What is required =
Reprint the listing from its first line through the line with "82: 2:11 -> 2:06", with "Chapel" switched to "Tower" and every other line unchanged.

Recorded data =
════════

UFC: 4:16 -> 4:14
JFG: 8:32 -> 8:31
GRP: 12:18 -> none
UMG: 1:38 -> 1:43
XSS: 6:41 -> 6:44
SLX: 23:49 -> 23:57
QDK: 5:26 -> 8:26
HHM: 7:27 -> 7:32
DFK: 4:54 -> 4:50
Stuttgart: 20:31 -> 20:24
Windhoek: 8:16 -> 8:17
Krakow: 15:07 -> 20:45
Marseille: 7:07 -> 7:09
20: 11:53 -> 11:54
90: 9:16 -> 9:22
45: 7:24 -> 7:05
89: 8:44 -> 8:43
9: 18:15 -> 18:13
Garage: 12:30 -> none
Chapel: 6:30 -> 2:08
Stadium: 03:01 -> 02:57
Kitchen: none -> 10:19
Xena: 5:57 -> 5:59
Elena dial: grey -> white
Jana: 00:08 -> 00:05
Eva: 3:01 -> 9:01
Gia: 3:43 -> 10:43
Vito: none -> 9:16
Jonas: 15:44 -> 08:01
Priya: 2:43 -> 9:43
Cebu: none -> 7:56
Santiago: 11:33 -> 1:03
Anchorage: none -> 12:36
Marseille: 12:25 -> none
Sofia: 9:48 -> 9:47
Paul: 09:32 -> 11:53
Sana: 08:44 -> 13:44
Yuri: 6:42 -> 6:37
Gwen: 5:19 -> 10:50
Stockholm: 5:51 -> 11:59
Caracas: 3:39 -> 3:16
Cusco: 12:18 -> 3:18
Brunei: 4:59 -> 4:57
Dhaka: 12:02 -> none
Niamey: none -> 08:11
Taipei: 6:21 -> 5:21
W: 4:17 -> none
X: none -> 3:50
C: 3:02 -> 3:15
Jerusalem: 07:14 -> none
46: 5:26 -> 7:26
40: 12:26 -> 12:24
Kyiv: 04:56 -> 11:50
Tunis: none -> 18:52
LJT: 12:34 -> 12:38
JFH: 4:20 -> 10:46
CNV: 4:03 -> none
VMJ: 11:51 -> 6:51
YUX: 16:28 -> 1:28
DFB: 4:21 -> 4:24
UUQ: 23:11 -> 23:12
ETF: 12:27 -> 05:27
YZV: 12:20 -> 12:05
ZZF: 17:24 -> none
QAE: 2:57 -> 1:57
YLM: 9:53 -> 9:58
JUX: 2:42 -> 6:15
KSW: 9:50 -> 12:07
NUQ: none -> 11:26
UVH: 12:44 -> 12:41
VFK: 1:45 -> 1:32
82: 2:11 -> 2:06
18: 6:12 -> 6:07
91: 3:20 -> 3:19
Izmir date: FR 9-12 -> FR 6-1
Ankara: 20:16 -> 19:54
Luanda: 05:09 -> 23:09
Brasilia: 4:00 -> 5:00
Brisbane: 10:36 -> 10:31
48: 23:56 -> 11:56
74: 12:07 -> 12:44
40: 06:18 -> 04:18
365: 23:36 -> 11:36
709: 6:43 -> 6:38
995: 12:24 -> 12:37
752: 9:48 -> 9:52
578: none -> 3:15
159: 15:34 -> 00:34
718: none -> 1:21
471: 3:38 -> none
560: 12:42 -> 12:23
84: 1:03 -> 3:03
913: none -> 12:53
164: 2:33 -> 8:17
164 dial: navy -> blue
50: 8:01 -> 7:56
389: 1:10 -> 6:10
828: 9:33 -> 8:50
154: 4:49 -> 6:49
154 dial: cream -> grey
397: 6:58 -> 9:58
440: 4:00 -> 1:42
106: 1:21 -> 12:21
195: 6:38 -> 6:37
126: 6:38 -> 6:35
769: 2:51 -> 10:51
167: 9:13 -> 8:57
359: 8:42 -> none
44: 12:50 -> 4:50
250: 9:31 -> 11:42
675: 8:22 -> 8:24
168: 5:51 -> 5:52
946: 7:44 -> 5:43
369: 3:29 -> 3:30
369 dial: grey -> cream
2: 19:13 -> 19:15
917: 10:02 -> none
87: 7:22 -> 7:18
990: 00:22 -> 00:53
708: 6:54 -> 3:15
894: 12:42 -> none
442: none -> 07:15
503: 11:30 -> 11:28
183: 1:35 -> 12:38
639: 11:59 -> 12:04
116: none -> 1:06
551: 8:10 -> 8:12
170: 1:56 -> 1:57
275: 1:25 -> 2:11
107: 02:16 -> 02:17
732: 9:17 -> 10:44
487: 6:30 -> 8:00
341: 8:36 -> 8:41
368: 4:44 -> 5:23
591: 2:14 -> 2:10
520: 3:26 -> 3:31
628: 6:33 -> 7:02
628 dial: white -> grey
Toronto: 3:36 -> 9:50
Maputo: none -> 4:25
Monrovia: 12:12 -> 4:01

════════

Answer in full =
UFC: 4:16 -> 4:14
JFG: 8:32 -> 8:31
GRP: 12:18 -> none
UMG: 1:38 -> 1:43
XSS: 6:41 -> 6:44
SLX: 23:49 -> 23:57
QDK: 5:26 -> 8:26
HHM: 7:27 -> 7:32
DFK: 4:54 -> 4:50
Stuttgart: 20:31 -> 20:24
Windhoek: 8:16 -> 8:17
Krakow: 15:07 -> 20:45
Marseille: 7:07 -> 7:09
20: 11:53 -> 11:54
90: 9:16 -> 9:22
45: 7:24 -> 7:05
89: 8:44 -> 8:43
9: 18:15 -> 18:13
Garage: 12:30 -> none
Tower: 6:30 -> 2:08
Stadium: 03:01 -> 02:57
Kitchen: none -> 10:19
Xena: 5:57 -> 5:59
Elena dial: grey -> white
Jana: 00:08 -> 00:05
Eva: 3:01 -> 9:01
Gia: 3:43 -> 10:43
Vito: none -> 9:16
Jonas: 15:44 -> 08:01
Priya: 2:43 -> 9:43
Cebu: none -> 7:56
Santiago: 11:33 -> 1:03
Anchorage: none -> 12:36
Marseille: 12:25 -> none
Sofia: 9:48 -> 9:47
Paul: 09:32 -> 11:53
Sana: 08:44 -> 13:44
Yuri: 6:42 -> 6:37
Gwen: 5:19 -> 10:50
Stockholm: 5:51 -> 11:59
Caracas: 3:39 -> 3:16
Cusco: 12:18 -> 3:18
Brunei: 4:59 -> 4:57
Dhaka: 12:02 -> none
Niamey: none -> 08:11
Taipei: 6:21 -> 5:21
W: 4:17 -> none
X: none -> 3:50
C: 3:02 -> 3:15
Jerusalem: 07:14 -> none
46: 5:26 -> 7:26
40: 12:26 -> 12:24
Kyiv: 04:56 -> 11:50
Tunis: none -> 18:52
LJT: 12:34 -> 12:38
JFH: 4:20 -> 10:46
CNV: 4:03 -> none
VMJ: 11:51 -> 6:51
YUX: 16:28 -> 1:28
DFB: 4:21 -> 4:24
UUQ: 23:11 -> 23:12
ETF: 12:27 -> 05:27
YZV: 12:20 -> 12:05
ZZF: 17:24 -> none
QAE: 2:57 -> 1:57
YLM: 9:53 -> 9:58
JUX: 2:42 -> 6:15
KSW: 9:50 -> 12:07
NUQ: none -> 11:26
UVH: 12:44 -> 12:41
VFK: 1:45 -> 1:32
82: 2:11 -> 2:06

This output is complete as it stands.